* WHAT IS EXPECTED *
Quote all of the data exactly as given. Skip every picture it contains.
*** Opening EXERCISE INPUT ***
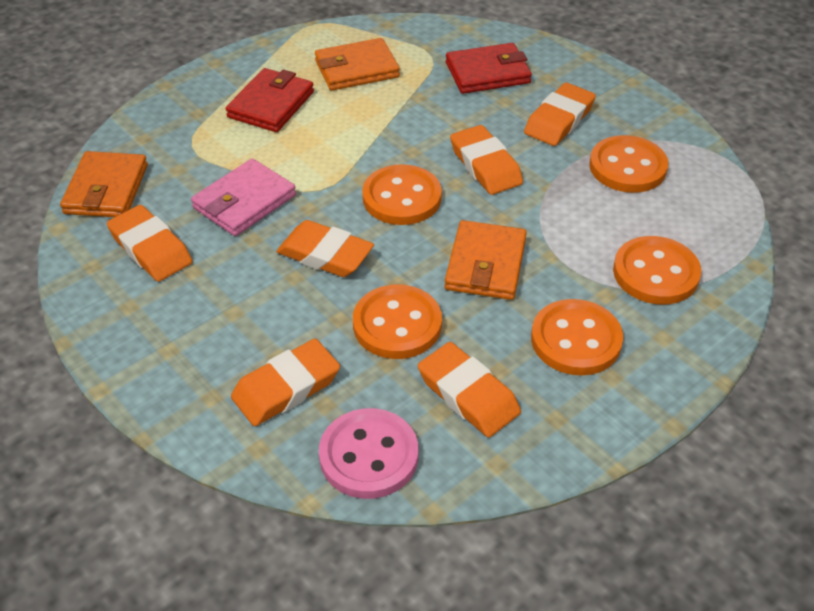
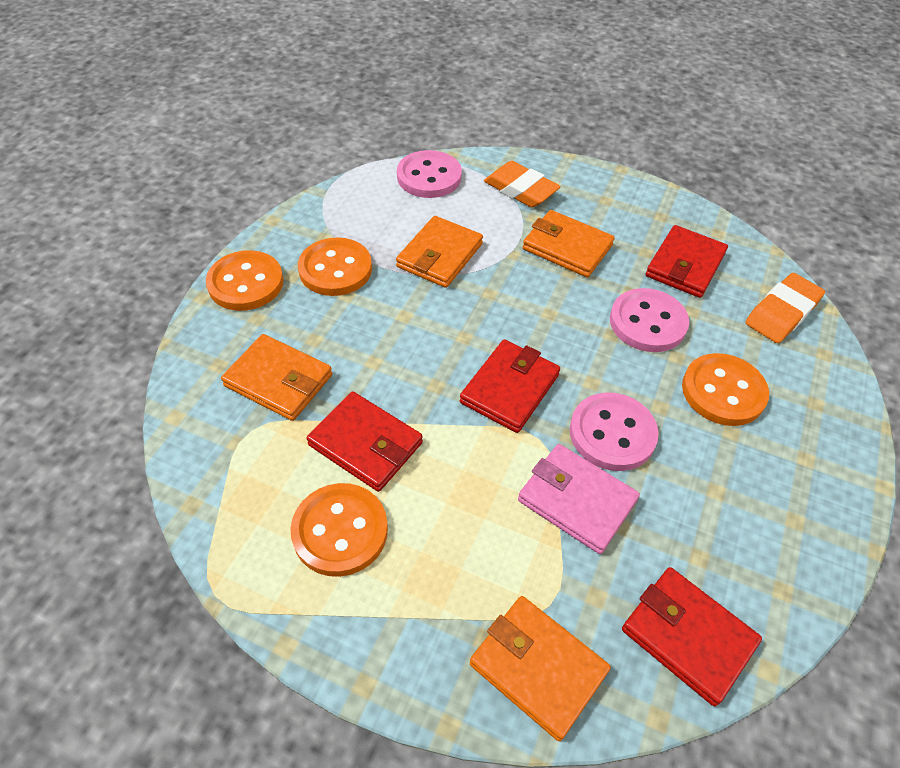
orange button: 5 -> 4
orange eraser: 6 -> 2
orange wallet: 3 -> 4
pink button: 1 -> 3
red wallet: 2 -> 4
*** Closing EXERCISE INPUT ***
* PROBLEM SOLUTION *
orange button: 5 -> 4
orange eraser: 6 -> 2
orange wallet: 3 -> 4
pink button: 1 -> 3
red wallet: 2 -> 4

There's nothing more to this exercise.